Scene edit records
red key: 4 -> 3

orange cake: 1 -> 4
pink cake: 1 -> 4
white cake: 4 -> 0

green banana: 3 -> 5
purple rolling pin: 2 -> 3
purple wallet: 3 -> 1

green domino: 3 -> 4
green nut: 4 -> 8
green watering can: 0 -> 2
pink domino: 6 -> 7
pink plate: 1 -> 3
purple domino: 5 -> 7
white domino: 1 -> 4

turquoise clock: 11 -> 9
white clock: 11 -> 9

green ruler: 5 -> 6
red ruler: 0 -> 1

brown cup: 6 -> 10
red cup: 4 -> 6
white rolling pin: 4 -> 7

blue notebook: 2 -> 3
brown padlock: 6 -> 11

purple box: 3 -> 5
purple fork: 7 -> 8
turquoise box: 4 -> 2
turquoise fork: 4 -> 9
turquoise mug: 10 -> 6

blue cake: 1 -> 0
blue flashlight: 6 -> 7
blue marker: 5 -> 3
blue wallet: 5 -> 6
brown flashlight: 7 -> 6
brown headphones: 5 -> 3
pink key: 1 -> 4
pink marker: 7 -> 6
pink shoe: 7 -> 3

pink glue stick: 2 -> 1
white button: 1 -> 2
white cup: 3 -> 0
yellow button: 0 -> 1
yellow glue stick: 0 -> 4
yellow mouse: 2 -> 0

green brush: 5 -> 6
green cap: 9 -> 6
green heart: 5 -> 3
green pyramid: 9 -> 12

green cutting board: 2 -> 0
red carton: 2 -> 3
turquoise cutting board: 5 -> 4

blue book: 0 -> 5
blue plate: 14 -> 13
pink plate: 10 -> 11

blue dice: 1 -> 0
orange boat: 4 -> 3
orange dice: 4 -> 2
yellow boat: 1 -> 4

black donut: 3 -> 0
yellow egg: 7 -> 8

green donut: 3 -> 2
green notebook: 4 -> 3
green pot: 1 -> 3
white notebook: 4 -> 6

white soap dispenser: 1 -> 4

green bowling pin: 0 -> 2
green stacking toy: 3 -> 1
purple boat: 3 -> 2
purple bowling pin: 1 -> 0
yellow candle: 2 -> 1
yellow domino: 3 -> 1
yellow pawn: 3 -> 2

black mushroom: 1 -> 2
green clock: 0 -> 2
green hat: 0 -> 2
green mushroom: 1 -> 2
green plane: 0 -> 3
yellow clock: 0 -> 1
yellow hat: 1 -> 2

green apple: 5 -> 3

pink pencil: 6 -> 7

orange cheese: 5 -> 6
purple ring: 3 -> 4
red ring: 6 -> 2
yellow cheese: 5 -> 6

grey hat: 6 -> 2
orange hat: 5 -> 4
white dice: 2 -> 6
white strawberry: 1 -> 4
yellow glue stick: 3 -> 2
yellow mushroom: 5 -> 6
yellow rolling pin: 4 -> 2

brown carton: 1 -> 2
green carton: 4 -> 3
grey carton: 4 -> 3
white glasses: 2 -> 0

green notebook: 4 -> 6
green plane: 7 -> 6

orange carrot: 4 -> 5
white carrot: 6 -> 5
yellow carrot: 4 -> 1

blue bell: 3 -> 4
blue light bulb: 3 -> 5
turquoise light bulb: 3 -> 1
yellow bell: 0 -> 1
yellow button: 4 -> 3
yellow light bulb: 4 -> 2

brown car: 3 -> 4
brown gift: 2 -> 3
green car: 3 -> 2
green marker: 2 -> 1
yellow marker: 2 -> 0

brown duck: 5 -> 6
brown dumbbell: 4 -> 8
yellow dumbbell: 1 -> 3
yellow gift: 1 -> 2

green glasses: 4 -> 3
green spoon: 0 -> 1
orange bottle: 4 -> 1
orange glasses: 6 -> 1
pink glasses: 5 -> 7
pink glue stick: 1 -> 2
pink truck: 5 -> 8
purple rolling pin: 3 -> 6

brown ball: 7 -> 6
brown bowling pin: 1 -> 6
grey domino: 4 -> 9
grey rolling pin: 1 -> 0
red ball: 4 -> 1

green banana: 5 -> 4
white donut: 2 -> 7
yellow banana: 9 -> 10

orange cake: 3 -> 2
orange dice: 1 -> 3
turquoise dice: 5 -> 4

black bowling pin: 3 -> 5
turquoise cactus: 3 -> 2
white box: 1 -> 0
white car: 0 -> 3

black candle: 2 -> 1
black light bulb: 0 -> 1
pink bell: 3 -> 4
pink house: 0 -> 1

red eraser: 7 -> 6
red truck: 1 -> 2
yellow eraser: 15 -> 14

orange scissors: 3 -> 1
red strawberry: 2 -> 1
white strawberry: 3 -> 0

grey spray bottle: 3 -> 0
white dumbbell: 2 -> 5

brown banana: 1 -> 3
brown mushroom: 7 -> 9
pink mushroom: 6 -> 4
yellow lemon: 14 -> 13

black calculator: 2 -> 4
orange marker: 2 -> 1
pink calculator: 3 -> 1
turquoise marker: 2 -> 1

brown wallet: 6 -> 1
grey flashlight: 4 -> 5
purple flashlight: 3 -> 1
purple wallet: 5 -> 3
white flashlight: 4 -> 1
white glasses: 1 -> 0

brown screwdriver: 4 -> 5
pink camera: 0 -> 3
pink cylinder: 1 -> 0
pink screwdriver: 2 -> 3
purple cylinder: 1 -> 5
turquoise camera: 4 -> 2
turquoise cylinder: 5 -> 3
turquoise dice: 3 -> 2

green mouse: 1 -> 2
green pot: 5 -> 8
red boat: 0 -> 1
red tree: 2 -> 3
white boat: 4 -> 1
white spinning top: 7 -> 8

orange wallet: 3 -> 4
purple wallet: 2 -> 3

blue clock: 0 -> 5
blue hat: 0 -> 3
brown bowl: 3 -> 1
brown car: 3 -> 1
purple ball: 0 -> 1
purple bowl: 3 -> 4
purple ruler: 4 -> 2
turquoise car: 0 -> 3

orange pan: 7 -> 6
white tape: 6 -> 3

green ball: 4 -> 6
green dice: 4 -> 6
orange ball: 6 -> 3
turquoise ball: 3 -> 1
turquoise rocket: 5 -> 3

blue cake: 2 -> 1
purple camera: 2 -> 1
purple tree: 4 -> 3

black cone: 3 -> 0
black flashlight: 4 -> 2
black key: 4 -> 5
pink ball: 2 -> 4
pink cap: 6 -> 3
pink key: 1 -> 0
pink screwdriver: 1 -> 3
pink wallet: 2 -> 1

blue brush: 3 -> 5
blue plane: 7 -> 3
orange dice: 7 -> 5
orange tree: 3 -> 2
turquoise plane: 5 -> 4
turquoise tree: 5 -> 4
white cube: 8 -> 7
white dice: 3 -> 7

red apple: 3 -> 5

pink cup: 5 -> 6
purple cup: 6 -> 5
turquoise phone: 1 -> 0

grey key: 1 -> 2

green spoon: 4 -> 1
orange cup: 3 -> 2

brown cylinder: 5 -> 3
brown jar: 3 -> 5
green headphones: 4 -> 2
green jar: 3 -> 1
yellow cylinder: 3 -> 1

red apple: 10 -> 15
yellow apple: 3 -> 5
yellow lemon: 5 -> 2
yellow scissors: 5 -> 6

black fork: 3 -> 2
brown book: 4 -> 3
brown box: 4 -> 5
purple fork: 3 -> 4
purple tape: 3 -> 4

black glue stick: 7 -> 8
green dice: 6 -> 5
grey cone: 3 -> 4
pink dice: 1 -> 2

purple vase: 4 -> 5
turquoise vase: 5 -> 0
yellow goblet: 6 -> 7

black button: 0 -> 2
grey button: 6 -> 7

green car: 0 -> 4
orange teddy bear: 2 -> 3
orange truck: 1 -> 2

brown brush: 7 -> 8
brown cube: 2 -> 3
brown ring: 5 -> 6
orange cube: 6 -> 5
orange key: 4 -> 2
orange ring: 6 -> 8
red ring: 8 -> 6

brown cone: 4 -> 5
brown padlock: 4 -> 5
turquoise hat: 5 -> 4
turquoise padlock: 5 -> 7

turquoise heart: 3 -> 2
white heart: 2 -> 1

What is needed: Reproduce exactly the section above that begins at the line containing "green pot: 1 -> 3" and ends at the line containing "pink pencil: 6 -> 7", leaving out all other lines.

Finished task:
green pot: 1 -> 3
white notebook: 4 -> 6

white soap dispenser: 1 -> 4

green bowling pin: 0 -> 2
green stacking toy: 3 -> 1
purple boat: 3 -> 2
purple bowling pin: 1 -> 0
yellow candle: 2 -> 1
yellow domino: 3 -> 1
yellow pawn: 3 -> 2

black mushroom: 1 -> 2
green clock: 0 -> 2
green hat: 0 -> 2
green mushroom: 1 -> 2
green plane: 0 -> 3
yellow clock: 0 -> 1
yellow hat: 1 -> 2

green apple: 5 -> 3

pink pencil: 6 -> 7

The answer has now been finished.